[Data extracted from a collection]
------------------------

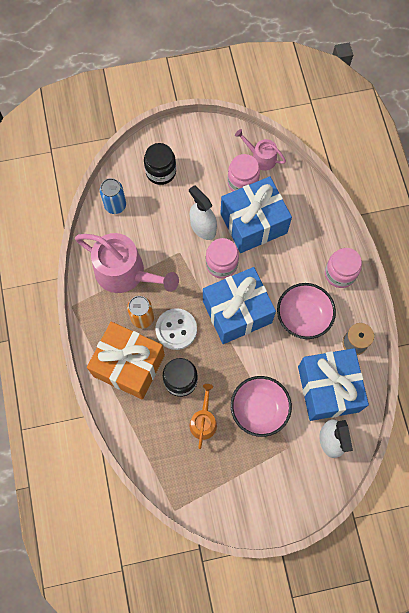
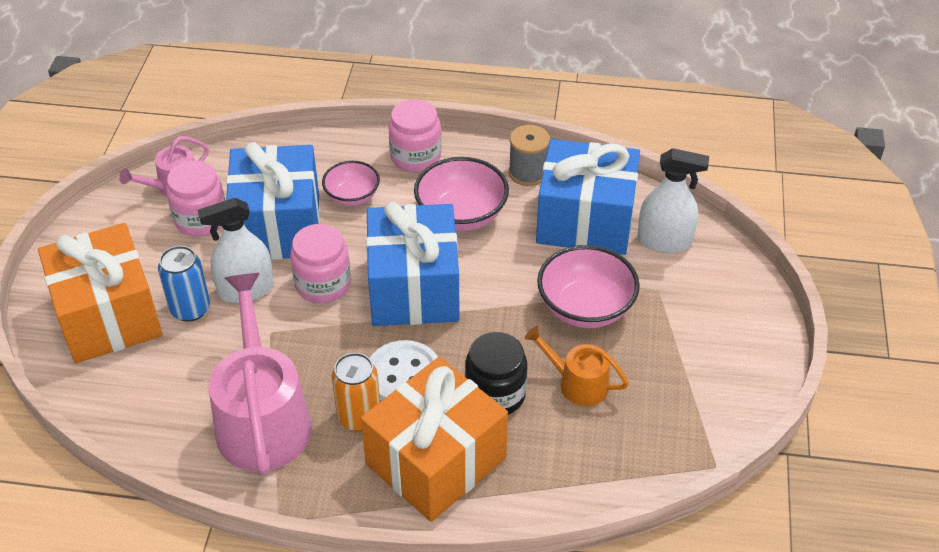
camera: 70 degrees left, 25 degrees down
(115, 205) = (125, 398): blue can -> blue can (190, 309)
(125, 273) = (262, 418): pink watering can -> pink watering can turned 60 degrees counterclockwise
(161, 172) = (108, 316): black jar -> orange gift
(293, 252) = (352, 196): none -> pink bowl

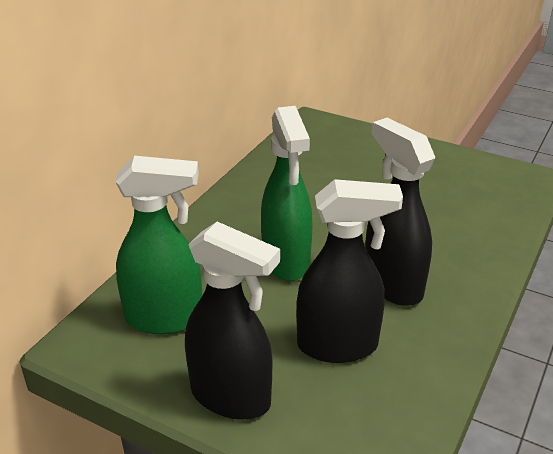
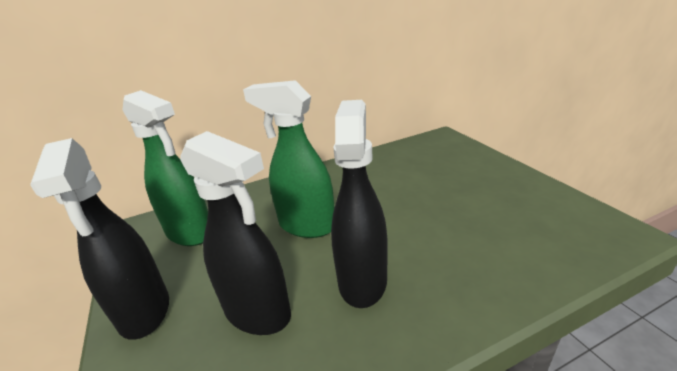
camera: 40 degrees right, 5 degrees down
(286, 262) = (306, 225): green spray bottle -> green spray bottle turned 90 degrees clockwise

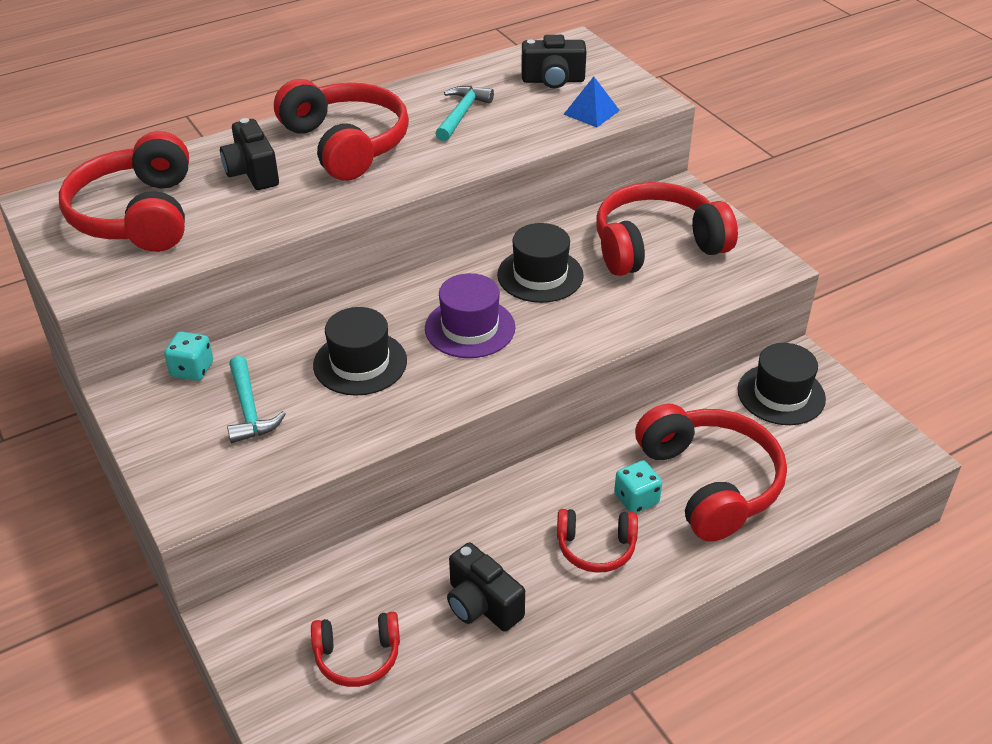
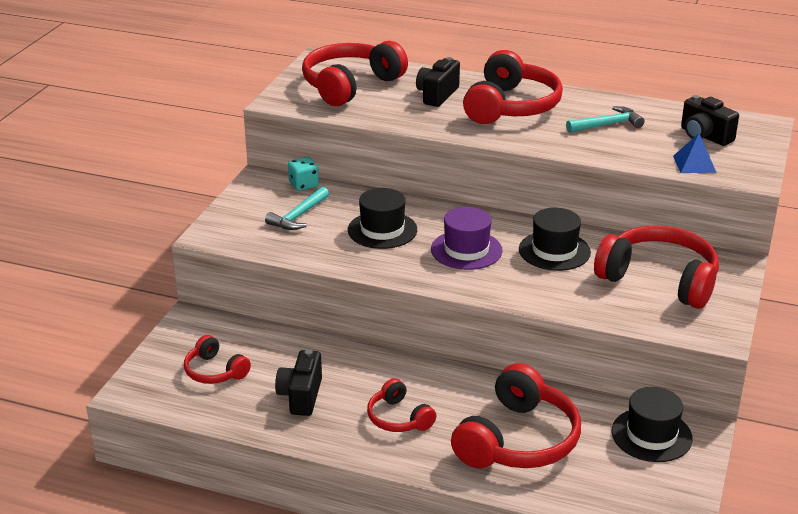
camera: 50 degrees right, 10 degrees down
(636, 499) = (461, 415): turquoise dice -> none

------------------------

**WHAT TO DO**:
Beginning with the line containing "(161, 172) = (108, 316): black" and ending with the last line of the data above, repeat each line exactly. Include no pictures and no other lines.

**SOLUTION TO THIS PROBLEM**:
(161, 172) = (108, 316): black jar -> orange gift
(293, 252) = (352, 196): none -> pink bowl

camera: 40 degrees right, 5 degrees down
(286, 262) = (306, 225): green spray bottle -> green spray bottle turned 90 degrees clockwise

camera: 50 degrees right, 10 degrees down
(636, 499) = (461, 415): turquoise dice -> none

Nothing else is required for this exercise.